● **Problem statement**:
Below are some records: retype them all exactly, but not the pictures.
========================
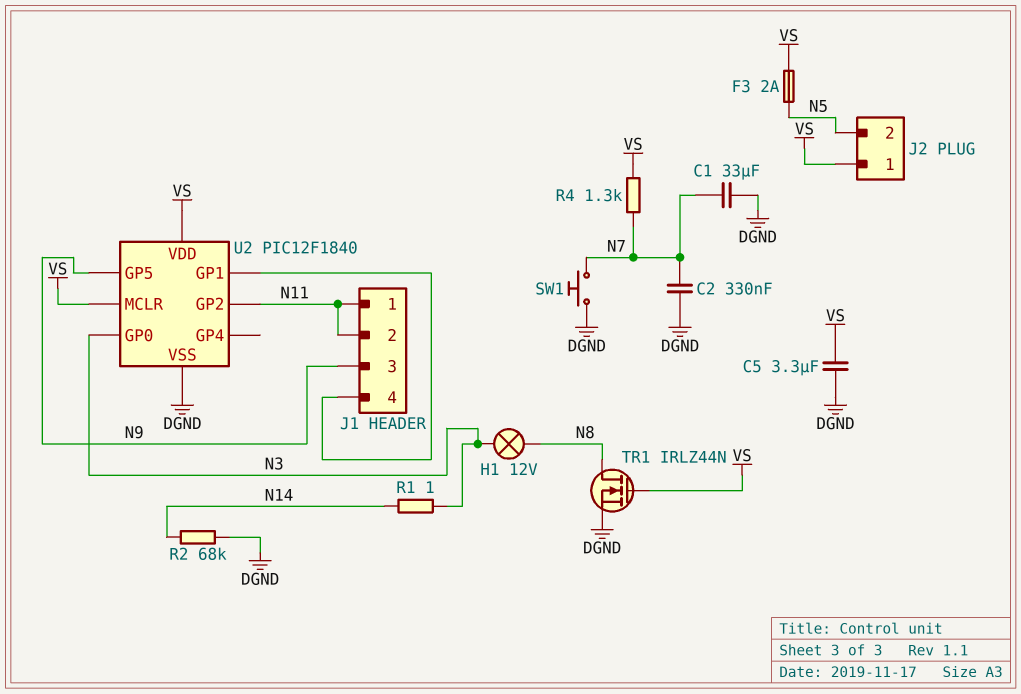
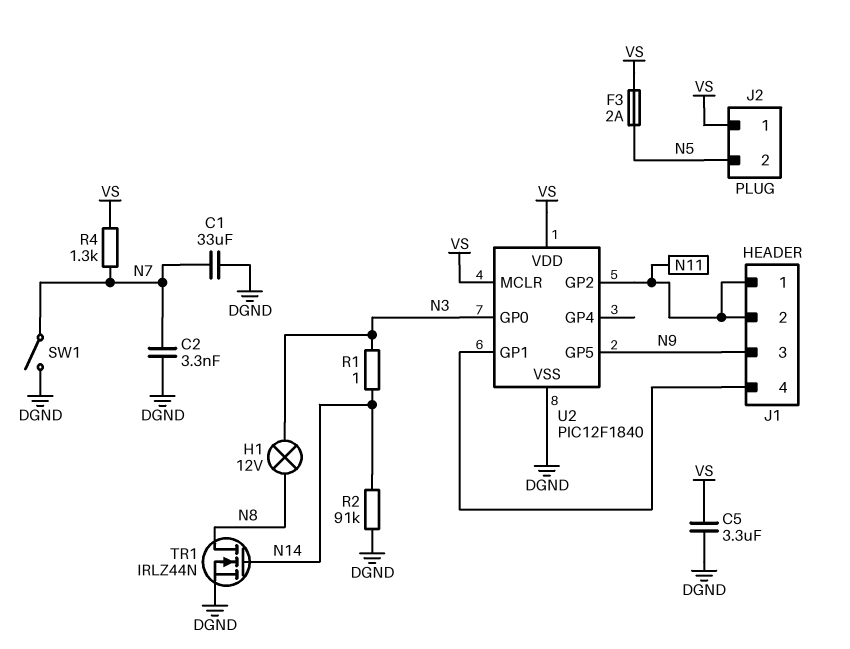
C2: 330nF (DGND, N7) -> 3.3nF (DGND, N7)
R2: 68k (DGND, N14) -> 91k (DGND, N14)
SW1: button (DGND, N7) -> switch (DGND, N7)
TR1: NMOS IRLZ44N (G VS, D N8, S DGND) -> NMOS IRLZ44N (G N14, D N8, S DGND)

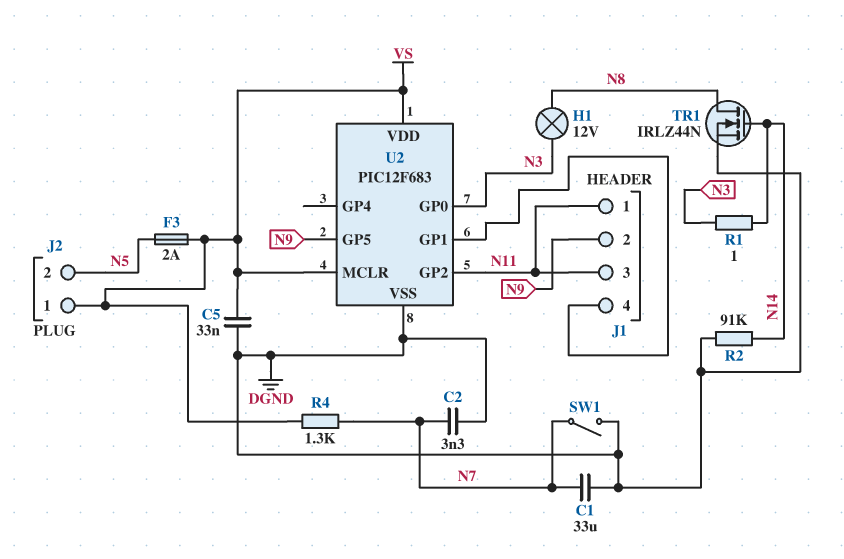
C5: 3.3uF (DGND, VS) -> 33nF (DGND, VS)
J1 pin 2: N11 -> N9
J1 pin 3: N9 -> N11
U2: PIC12F1840 -> PIC12F683

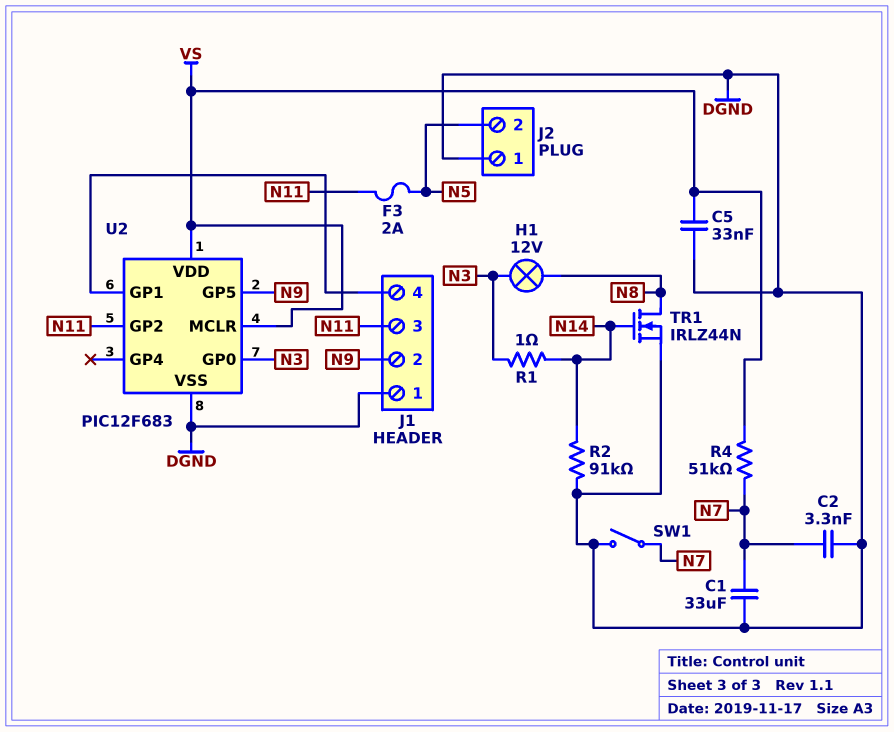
F3: 2A (N5, VS) -> 2A (N5, N11)
J1 pin 1: N11 -> DGND
J2 pin 1: VS -> DGND
R4: 1.3k (N7, VS) -> 51k (N7, VS)

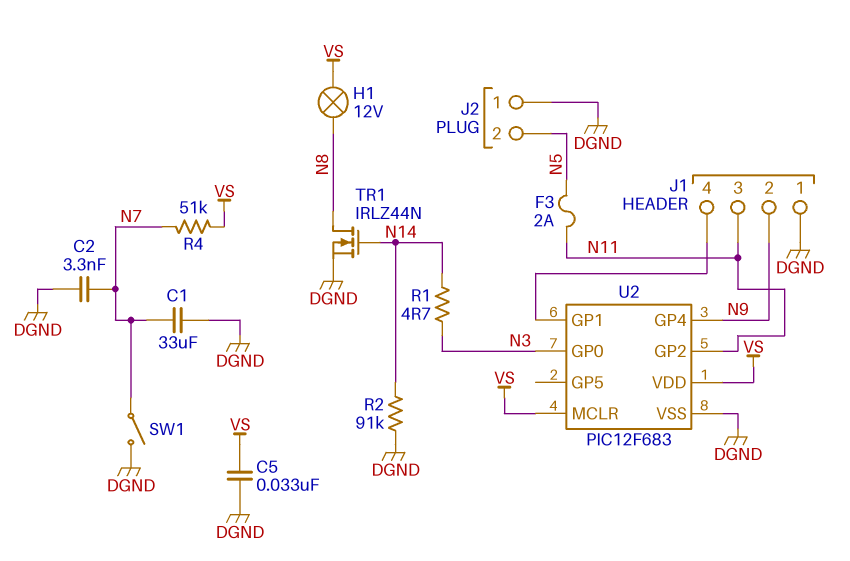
H1: lamp 12V (N3, N8) -> lamp 12V (N8, VS)
R1: 1 (N3, N14) -> 4.7 (N3, N14)
U2 pin GP4: none -> N9
U2 pin GP5: N9 -> none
========================
● **Written response**:
C2: 330nF (DGND, N7) -> 3.3nF (DGND, N7)
R2: 68k (DGND, N14) -> 91k (DGND, N14)
SW1: button (DGND, N7) -> switch (DGND, N7)
TR1: NMOS IRLZ44N (G VS, D N8, S DGND) -> NMOS IRLZ44N (G N14, D N8, S DGND)

C5: 3.3uF (DGND, VS) -> 33nF (DGND, VS)
J1 pin 2: N11 -> N9
J1 pin 3: N9 -> N11
U2: PIC12F1840 -> PIC12F683

F3: 2A (N5, VS) -> 2A (N5, N11)
J1 pin 1: N11 -> DGND
J2 pin 1: VS -> DGND
R4: 1.3k (N7, VS) -> 51k (N7, VS)

H1: lamp 12V (N3, N8) -> lamp 12V (N8, VS)
R1: 1 (N3, N14) -> 4.7 (N3, N14)
U2 pin GP4: none -> N9
U2 pin GP5: N9 -> none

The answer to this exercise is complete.